- _Task instructions_: Search for the word "purple" in the entries. Each line that holds it should be copied.

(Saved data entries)
• • • • •

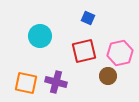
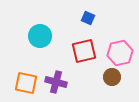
brown circle: moved 4 px right, 1 px down
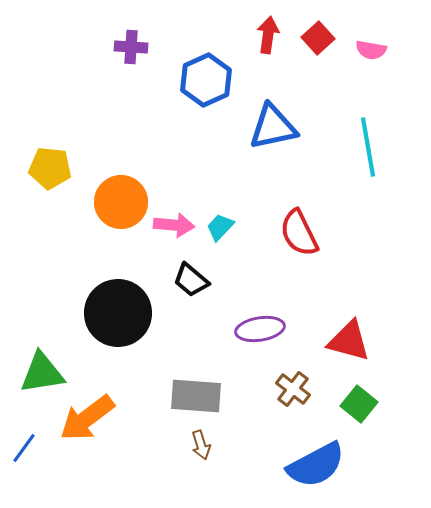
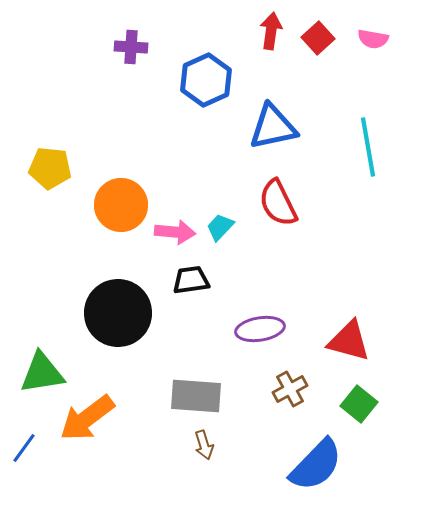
red arrow: moved 3 px right, 4 px up
pink semicircle: moved 2 px right, 11 px up
orange circle: moved 3 px down
pink arrow: moved 1 px right, 7 px down
red semicircle: moved 21 px left, 30 px up
black trapezoid: rotated 132 degrees clockwise
brown cross: moved 3 px left; rotated 24 degrees clockwise
brown arrow: moved 3 px right
blue semicircle: rotated 18 degrees counterclockwise
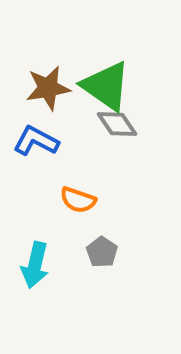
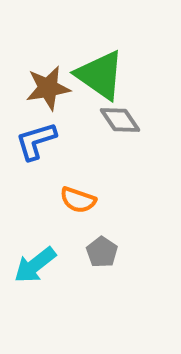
green triangle: moved 6 px left, 11 px up
gray diamond: moved 3 px right, 4 px up
blue L-shape: rotated 45 degrees counterclockwise
cyan arrow: rotated 39 degrees clockwise
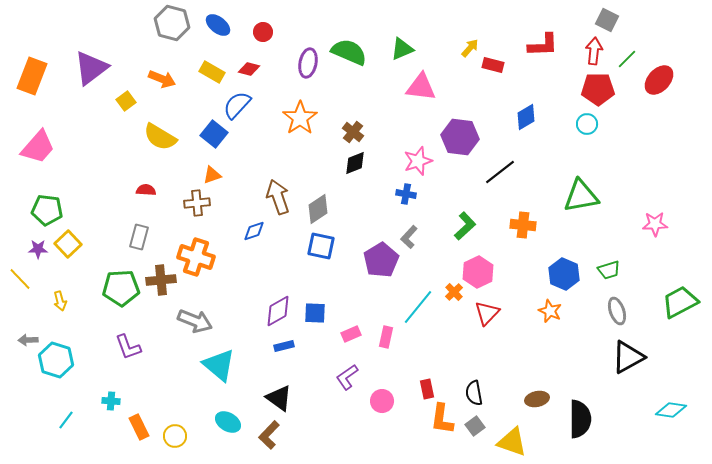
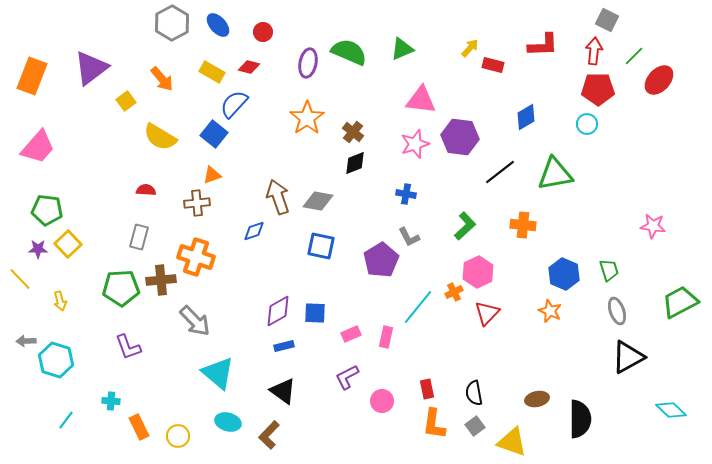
gray hexagon at (172, 23): rotated 16 degrees clockwise
blue ellipse at (218, 25): rotated 10 degrees clockwise
green line at (627, 59): moved 7 px right, 3 px up
red diamond at (249, 69): moved 2 px up
orange arrow at (162, 79): rotated 28 degrees clockwise
pink triangle at (421, 87): moved 13 px down
blue semicircle at (237, 105): moved 3 px left, 1 px up
orange star at (300, 118): moved 7 px right
pink star at (418, 161): moved 3 px left, 17 px up
green triangle at (581, 196): moved 26 px left, 22 px up
gray diamond at (318, 209): moved 8 px up; rotated 44 degrees clockwise
pink star at (655, 224): moved 2 px left, 2 px down; rotated 10 degrees clockwise
gray L-shape at (409, 237): rotated 70 degrees counterclockwise
green trapezoid at (609, 270): rotated 90 degrees counterclockwise
orange cross at (454, 292): rotated 18 degrees clockwise
gray arrow at (195, 321): rotated 24 degrees clockwise
gray arrow at (28, 340): moved 2 px left, 1 px down
cyan triangle at (219, 365): moved 1 px left, 8 px down
purple L-shape at (347, 377): rotated 8 degrees clockwise
black triangle at (279, 398): moved 4 px right, 7 px up
cyan diamond at (671, 410): rotated 36 degrees clockwise
orange L-shape at (442, 419): moved 8 px left, 5 px down
cyan ellipse at (228, 422): rotated 15 degrees counterclockwise
yellow circle at (175, 436): moved 3 px right
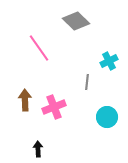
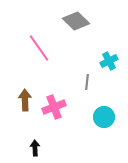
cyan circle: moved 3 px left
black arrow: moved 3 px left, 1 px up
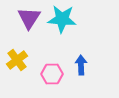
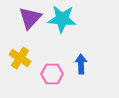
purple triangle: moved 1 px right; rotated 10 degrees clockwise
yellow cross: moved 3 px right, 2 px up; rotated 20 degrees counterclockwise
blue arrow: moved 1 px up
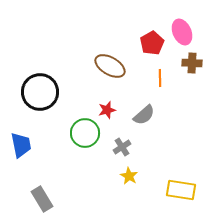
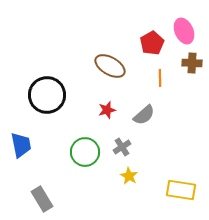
pink ellipse: moved 2 px right, 1 px up
black circle: moved 7 px right, 3 px down
green circle: moved 19 px down
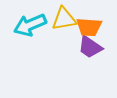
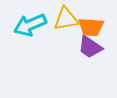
yellow triangle: moved 2 px right
orange trapezoid: moved 2 px right
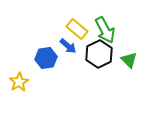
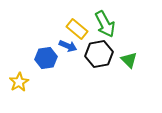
green arrow: moved 6 px up
blue arrow: rotated 18 degrees counterclockwise
black hexagon: rotated 16 degrees clockwise
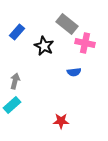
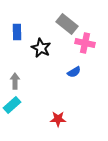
blue rectangle: rotated 42 degrees counterclockwise
black star: moved 3 px left, 2 px down
blue semicircle: rotated 24 degrees counterclockwise
gray arrow: rotated 14 degrees counterclockwise
red star: moved 3 px left, 2 px up
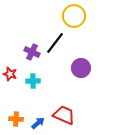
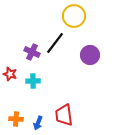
purple circle: moved 9 px right, 13 px up
red trapezoid: rotated 120 degrees counterclockwise
blue arrow: rotated 152 degrees clockwise
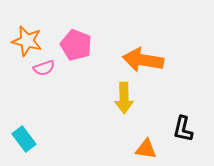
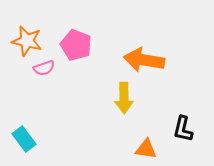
orange arrow: moved 1 px right
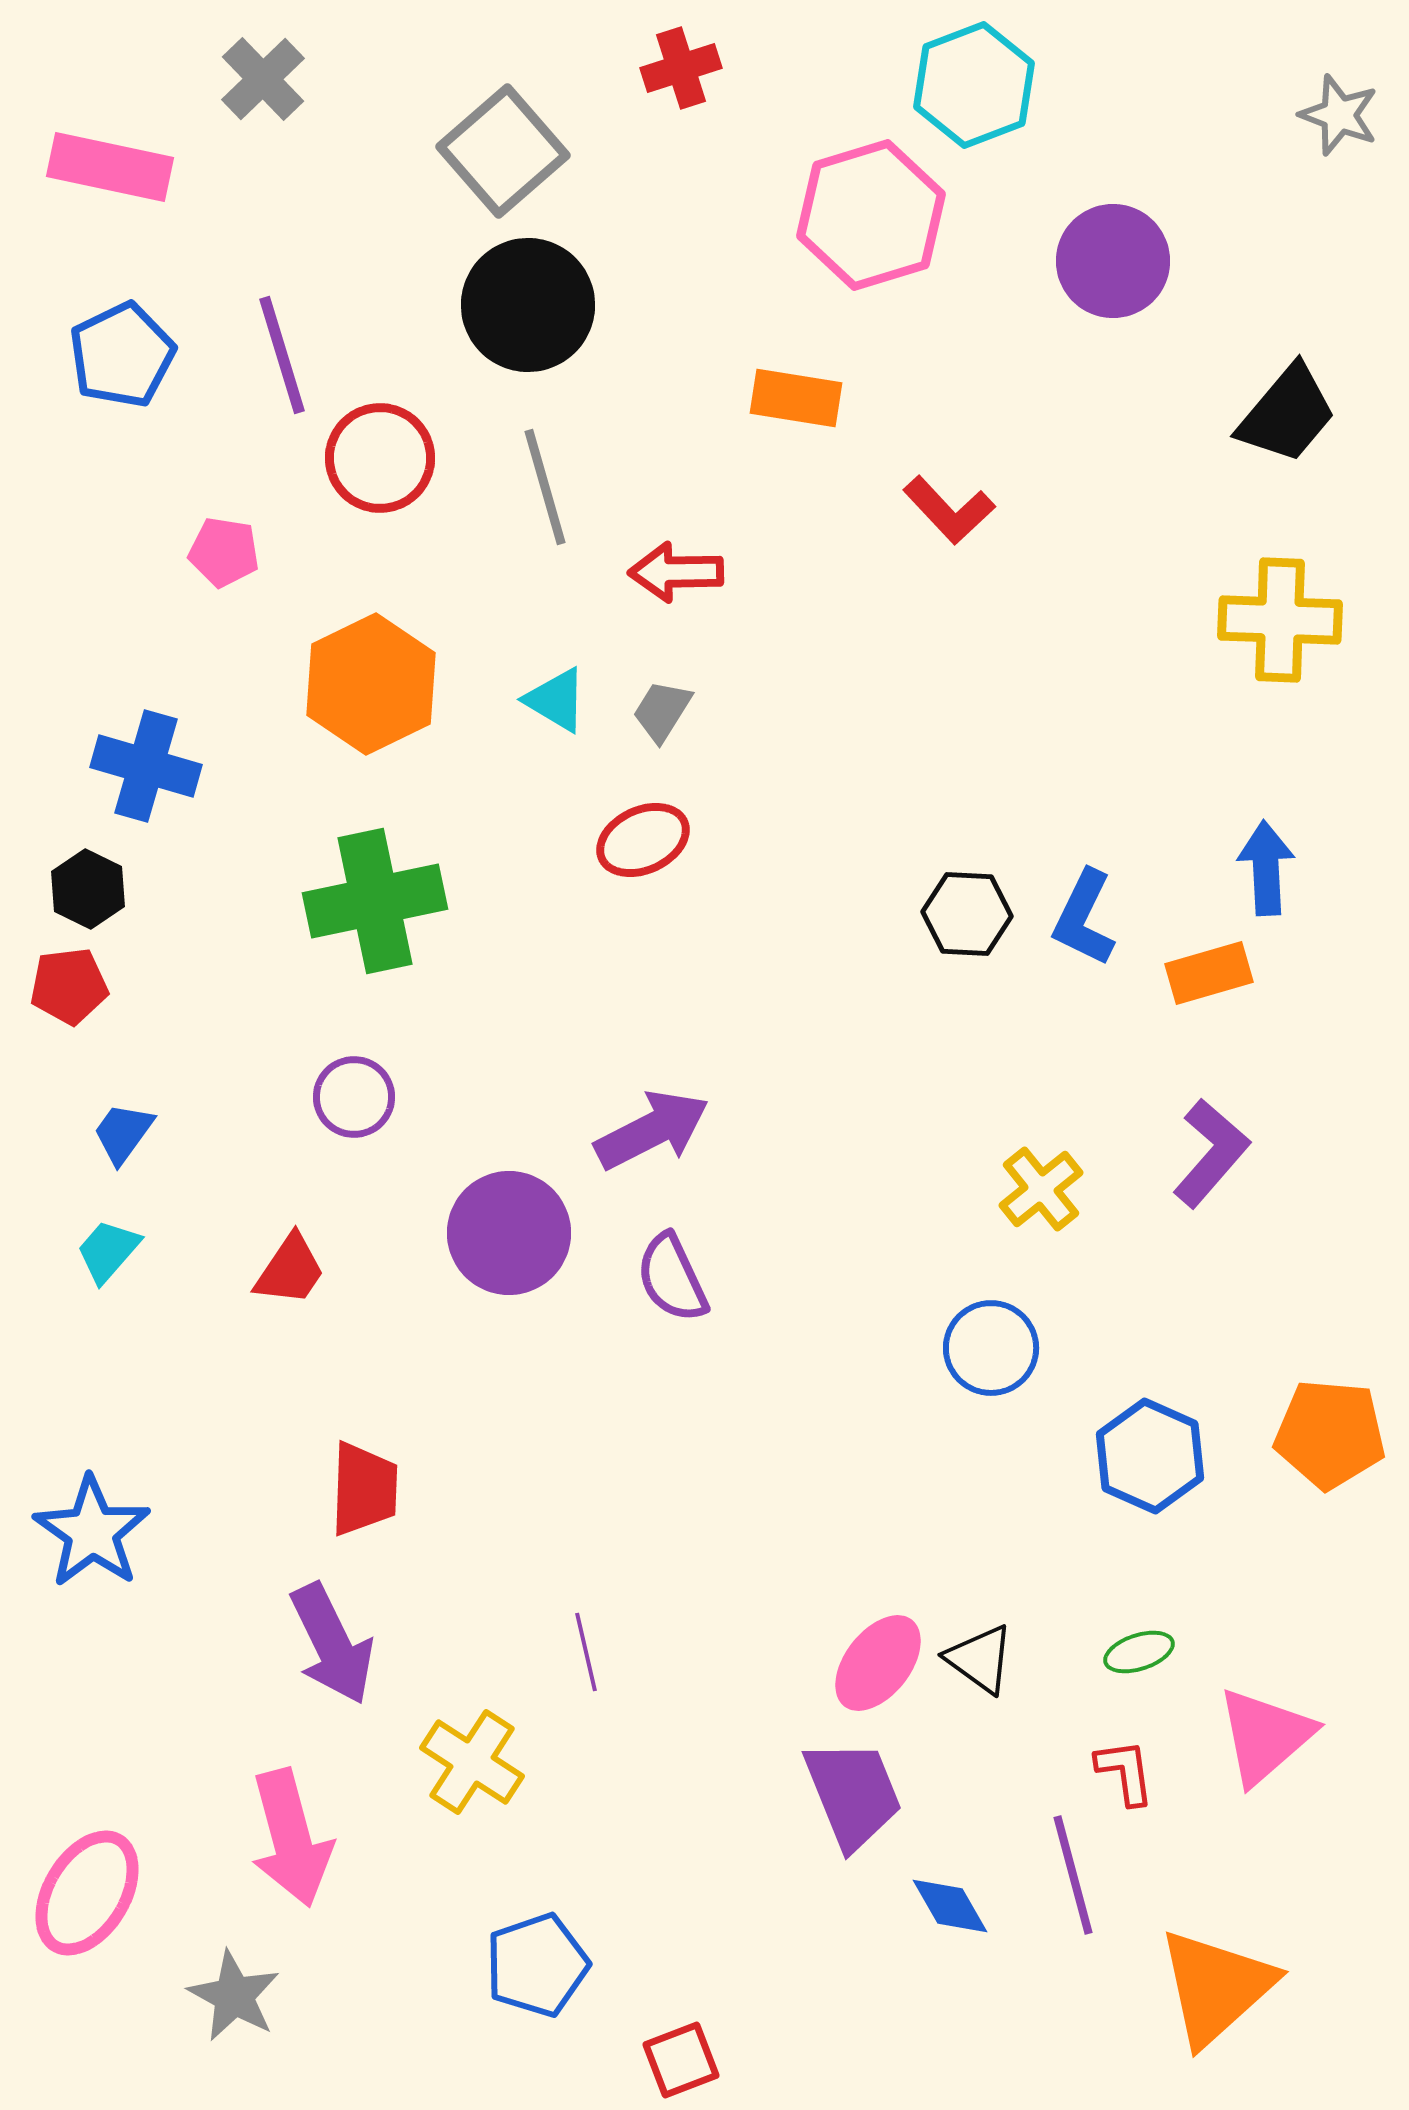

• • • • •

- _Task solution_:
purple L-shape at (347, 377): rotated 8 degrees clockwise
purple triangle: moved 1 px right; rotated 10 degrees clockwise
purple circle: moved 9 px right, 13 px up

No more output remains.